» Exercise material:
------
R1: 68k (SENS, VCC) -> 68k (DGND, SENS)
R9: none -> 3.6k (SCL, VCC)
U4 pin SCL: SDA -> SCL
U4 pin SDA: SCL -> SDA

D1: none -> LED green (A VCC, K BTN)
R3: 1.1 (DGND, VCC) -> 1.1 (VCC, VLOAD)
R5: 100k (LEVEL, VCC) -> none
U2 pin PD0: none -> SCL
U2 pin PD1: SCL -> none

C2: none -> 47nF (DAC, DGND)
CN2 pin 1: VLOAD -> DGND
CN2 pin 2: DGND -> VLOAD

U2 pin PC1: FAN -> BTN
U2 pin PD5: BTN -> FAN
------
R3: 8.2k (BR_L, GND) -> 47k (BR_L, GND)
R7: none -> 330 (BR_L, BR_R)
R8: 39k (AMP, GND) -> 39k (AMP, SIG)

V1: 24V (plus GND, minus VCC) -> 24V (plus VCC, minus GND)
------
» Directions: Everything above from the line containing "D1: none -> LED green (A VCC, K BTN)" down to the line containing "U2 pin PD5: BTN -> FAN" should be copied exactly, both end lines included, and nothing else.

» Task response:
D1: none -> LED green (A VCC, K BTN)
R3: 1.1 (DGND, VCC) -> 1.1 (VCC, VLOAD)
R5: 100k (LEVEL, VCC) -> none
U2 pin PD0: none -> SCL
U2 pin PD1: SCL -> none

C2: none -> 47nF (DAC, DGND)
CN2 pin 1: VLOAD -> DGND
CN2 pin 2: DGND -> VLOAD

U2 pin PC1: FAN -> BTN
U2 pin PD5: BTN -> FAN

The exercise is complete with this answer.